▸ **Problem to solve**: The answer must be every line from the entries below that includes "white".

──────── Exercise material

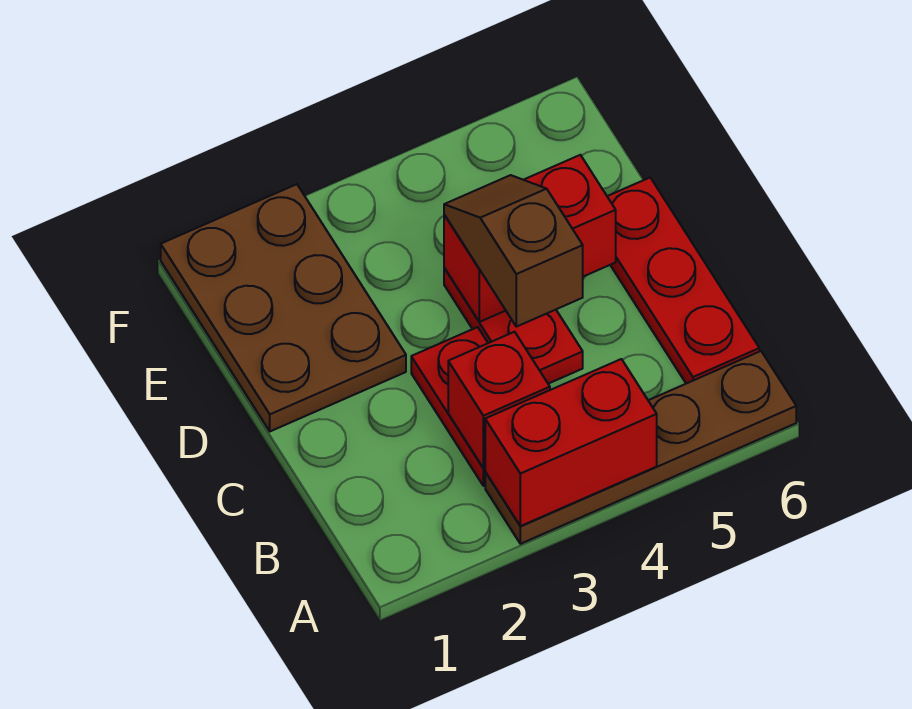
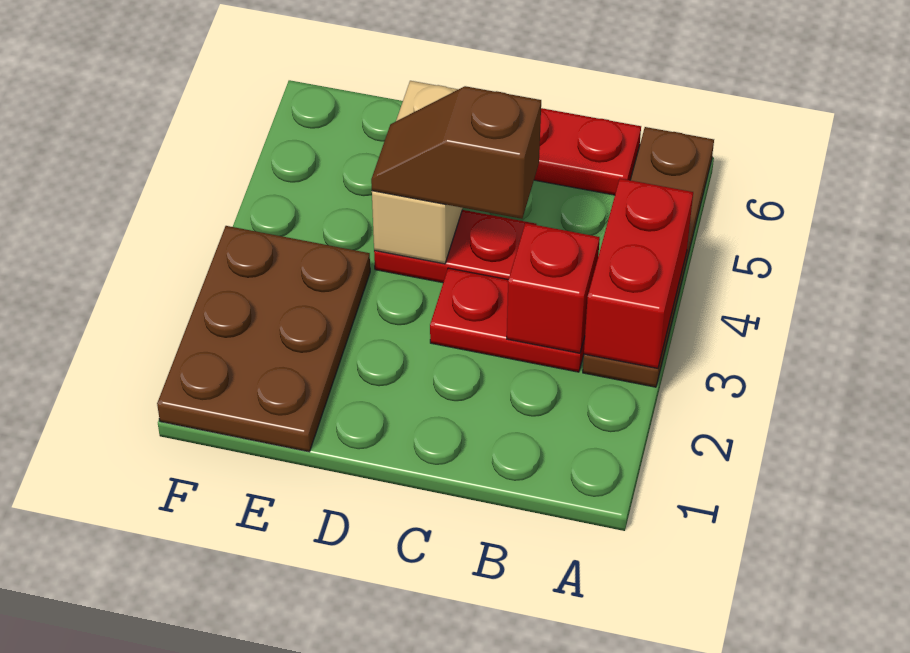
brown plate D1:F2 level 1 -> brown plate E1:F3 level 1
red brick D4:D5 level 2 -> tan brick D4:D5 level 2

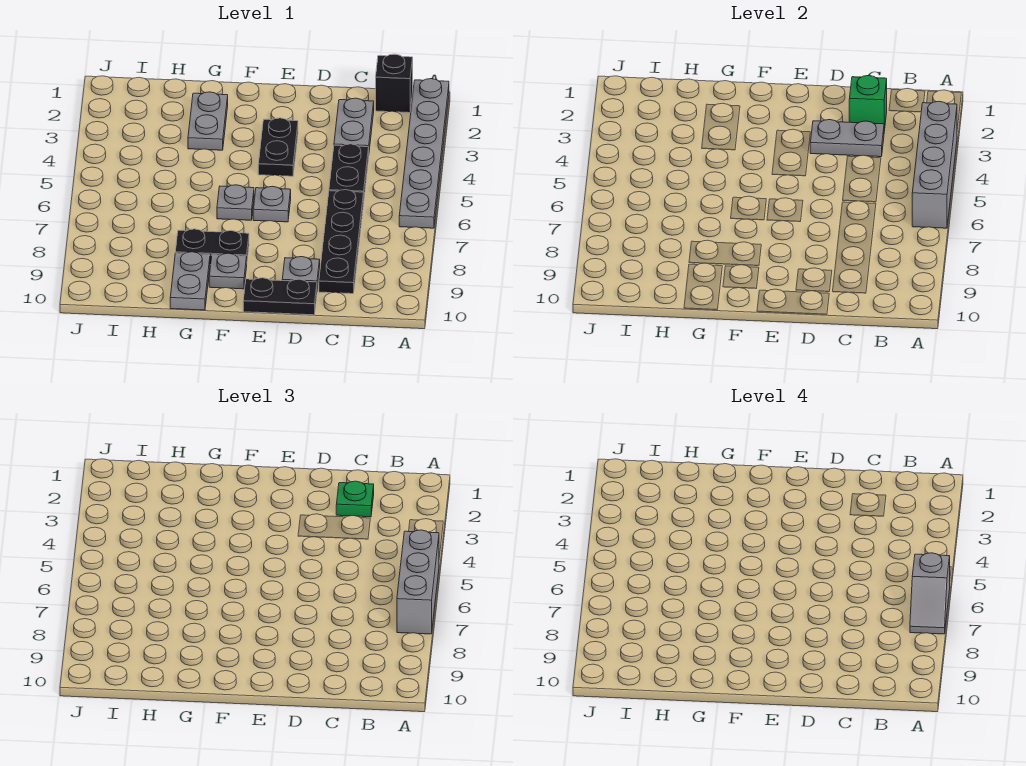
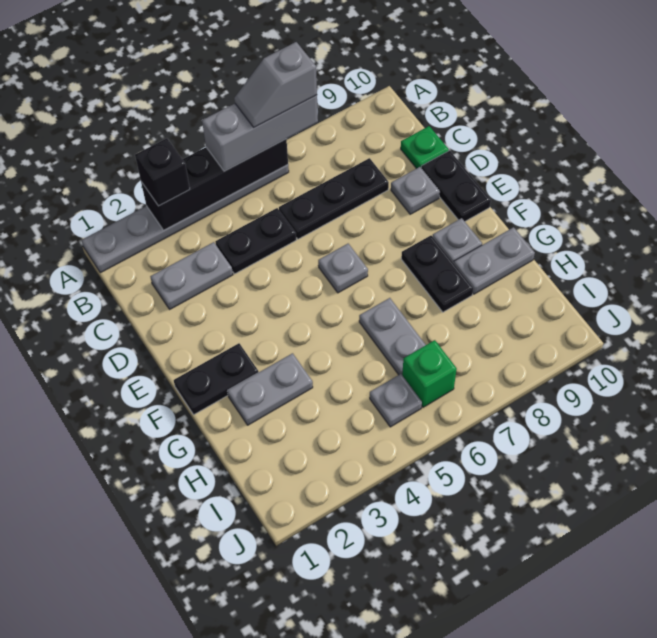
grey brick A3:A6 level 2 -> black brick A3:A6 level 2
grey slope A6:A7 level 4 top 6 -> grey slope A6:A7 level 4 top 7
black brick B1 level 1 -> black brick A3 level 3
green brick C2 level 2 -> green brick I6 level 1
green plate C2 level 3 -> green plate C10 level 1
grey plate C3:D3 level 2 -> grey plate G6:H6 level 1
black plate C6:C9 level 1 -> black plate C6:C8 level 1
black plate E3:E4 level 1 -> black plate F1:F2 level 1
grey plate F6 level 1 -> grey plate I5 level 1

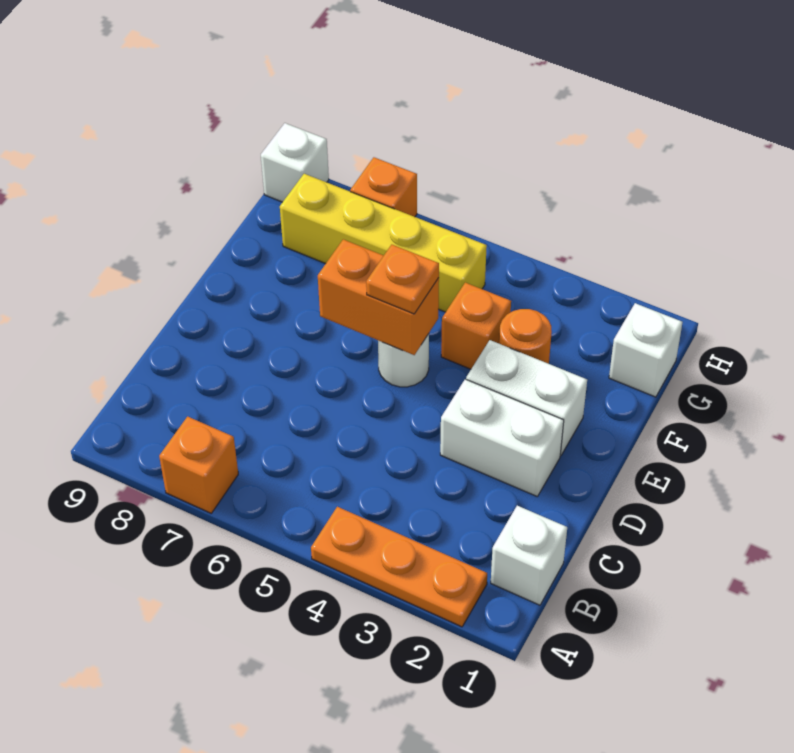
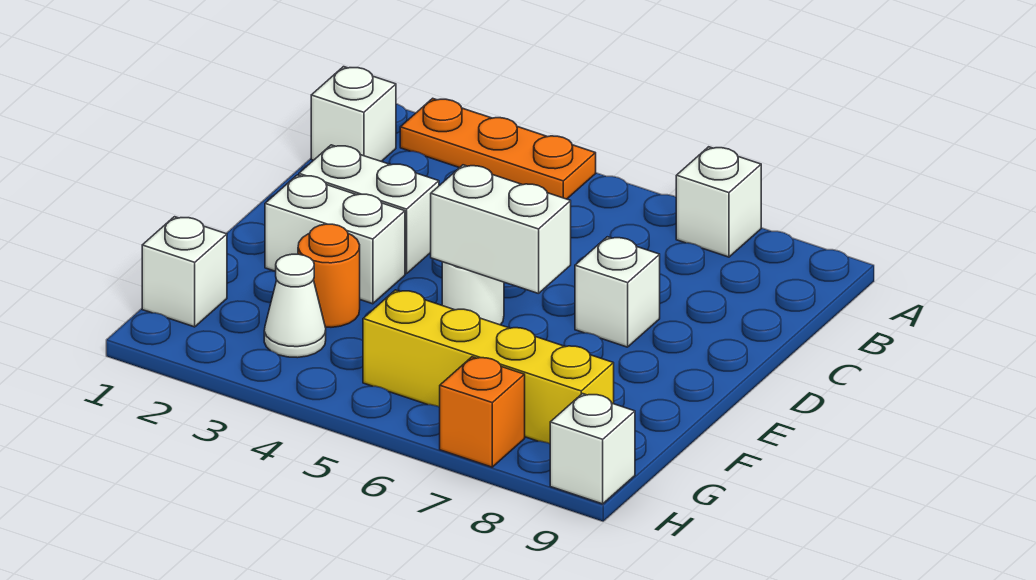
orange brick A7 level 1 -> white brick A7 level 1
none -> white brick D7 level 1
orange brick E5:E6 level 2 -> white brick E5:E6 level 2
orange plate E5 level 3 -> none
orange brick F4 level 1 -> none
none -> white cone G3 level 1

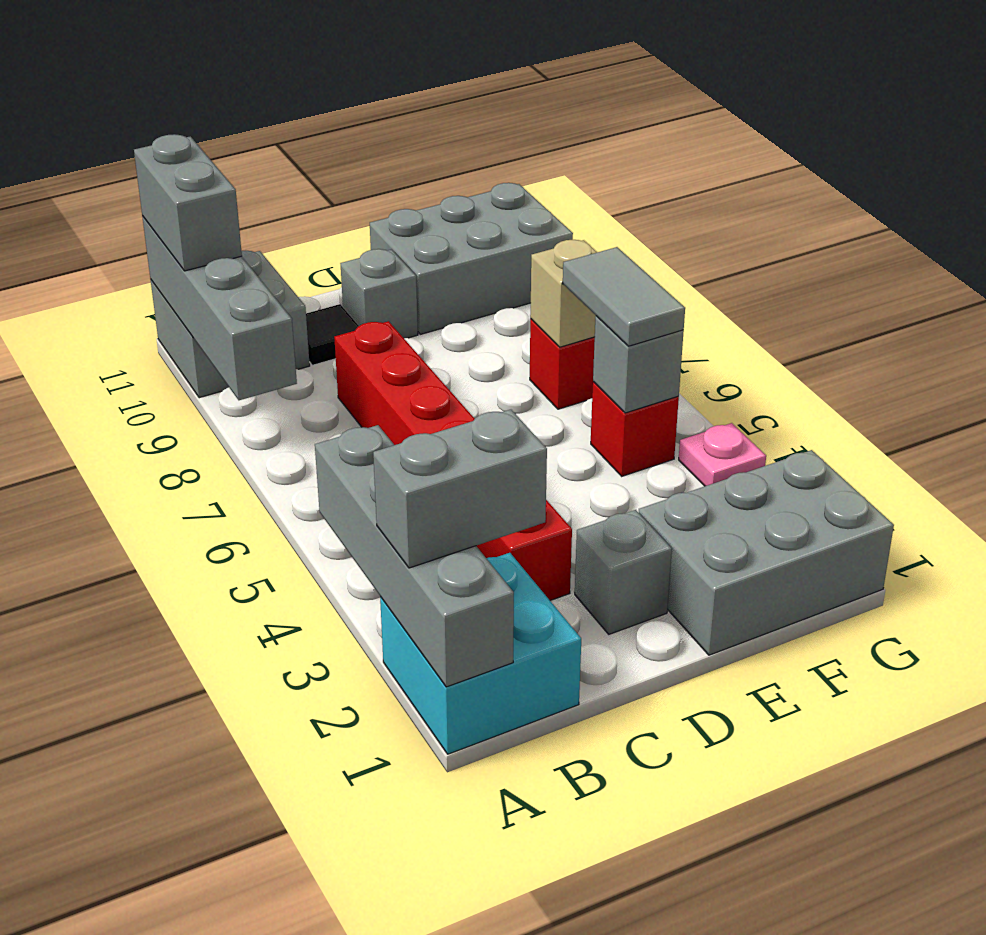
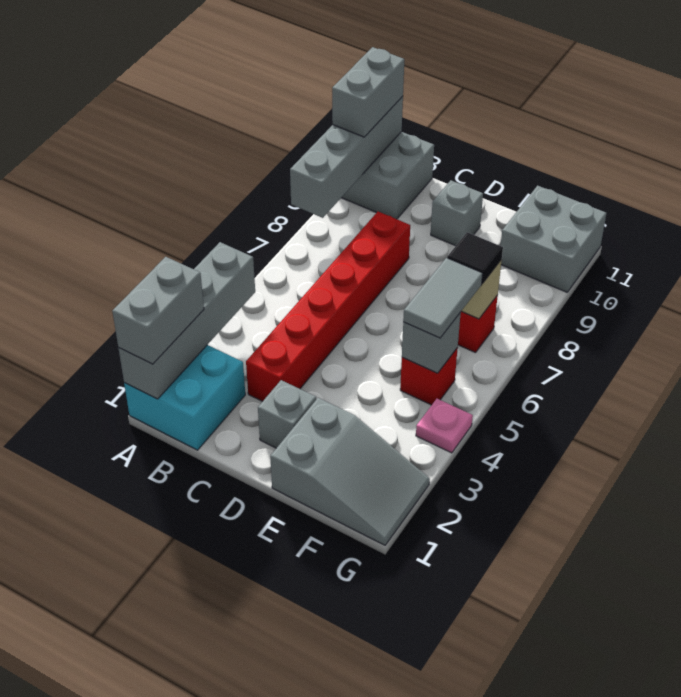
grey brick A2:B2 level 3 -> grey brick A1:A2 level 3
black tile C10 level 1 -> black tile F7 level 3
grey brick E1:G2 level 1 -> grey slope E1:G2 level 1 top E
grey brick E10:G11 level 1 -> grey brick F10:G11 level 1

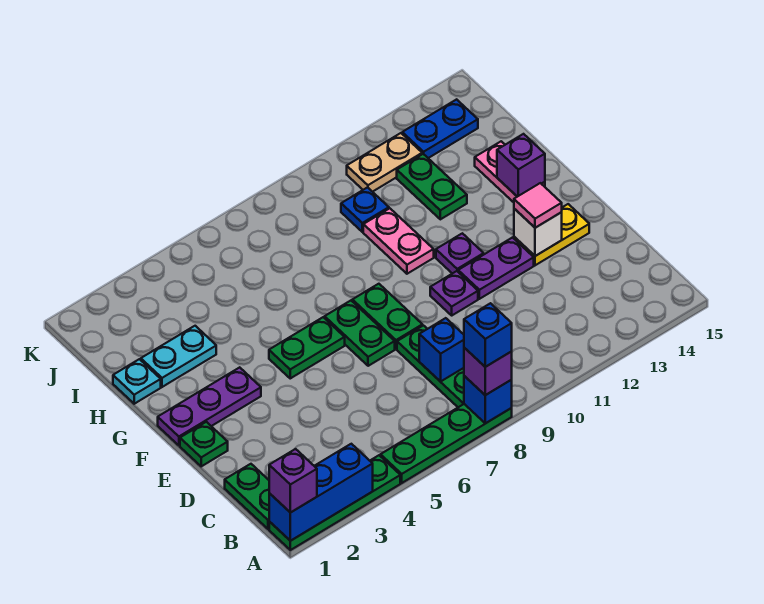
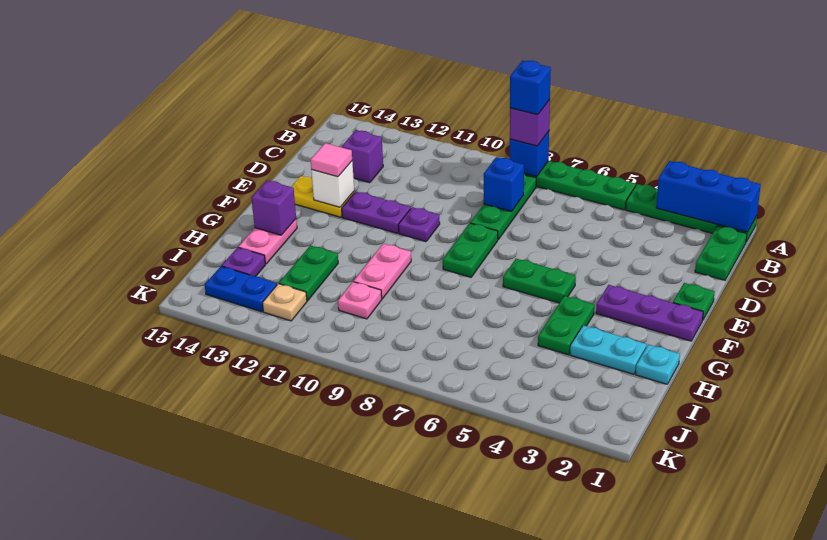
purple brick A1 level 3 -> purple brick C13 level 1
green plate E7:F7 level 1 -> green plate G4:H4 level 1
purple plate F11 level 1 -> purple plate I14 level 1
blue plate I10 level 1 -> pink plate I10 level 1
tan plate J11:J12 level 1 -> tan plate J12 level 1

────────────────

▸ **Answer box**:
orange brick A7 level 1 -> white brick A7 level 1
none -> white brick D7 level 1
orange brick E5:E6 level 2 -> white brick E5:E6 level 2
none -> white cone G3 level 1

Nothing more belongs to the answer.